▸ DATA TO PROCESS
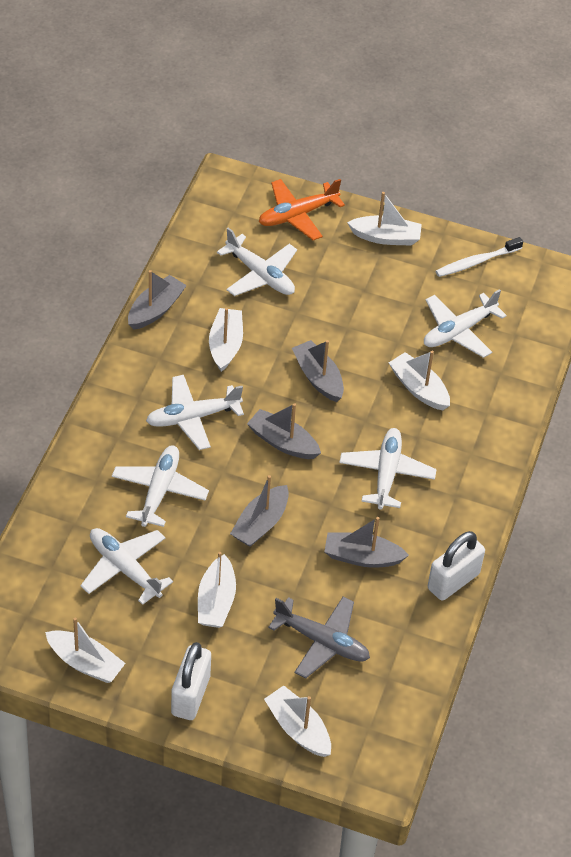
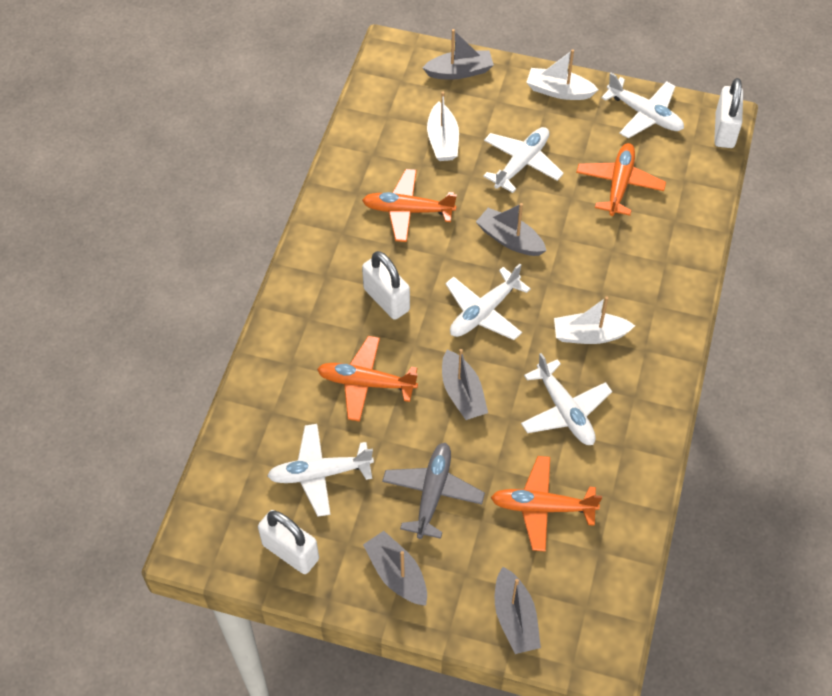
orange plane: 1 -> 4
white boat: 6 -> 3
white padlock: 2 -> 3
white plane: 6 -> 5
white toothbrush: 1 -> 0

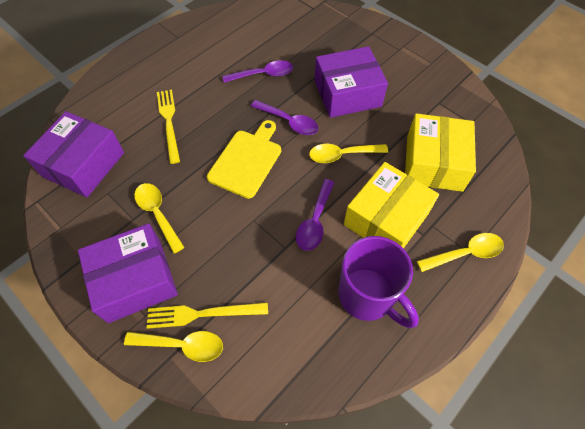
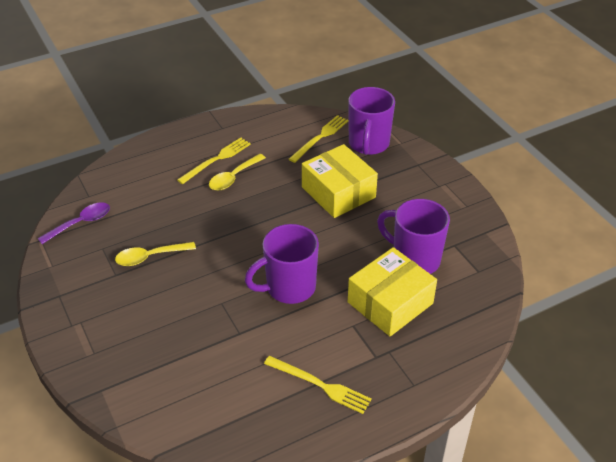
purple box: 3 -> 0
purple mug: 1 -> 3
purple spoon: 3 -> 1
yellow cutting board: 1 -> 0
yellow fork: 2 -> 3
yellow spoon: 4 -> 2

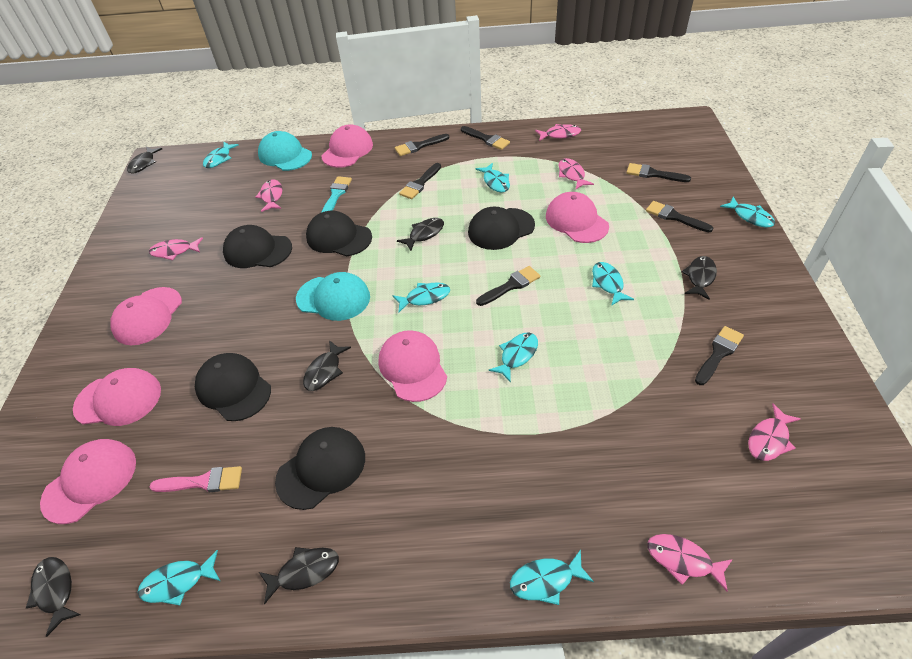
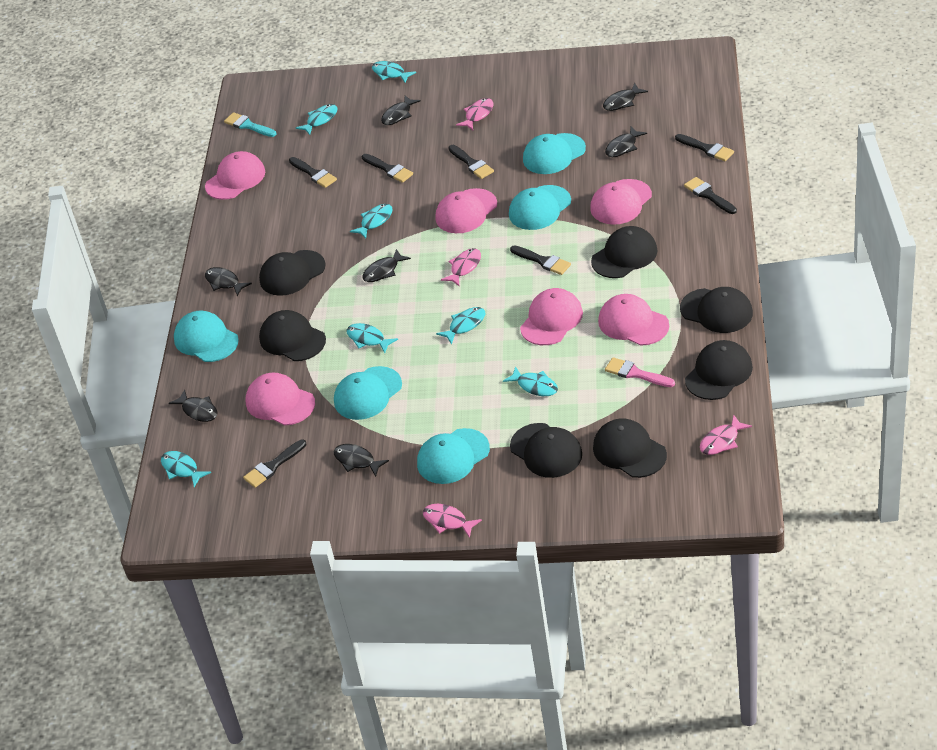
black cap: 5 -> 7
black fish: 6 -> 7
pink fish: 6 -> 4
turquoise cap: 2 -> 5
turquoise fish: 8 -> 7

▸ WORK REQUEST
Could you repeat exactly the lines from the one containing "yellow spoon: 4 -> 2" to the last line of the records, both included, and leave out every picture?

▸ ANSWER SPACE
yellow spoon: 4 -> 2

black cap: 5 -> 7
black fish: 6 -> 7
pink fish: 6 -> 4
turquoise cap: 2 -> 5
turquoise fish: 8 -> 7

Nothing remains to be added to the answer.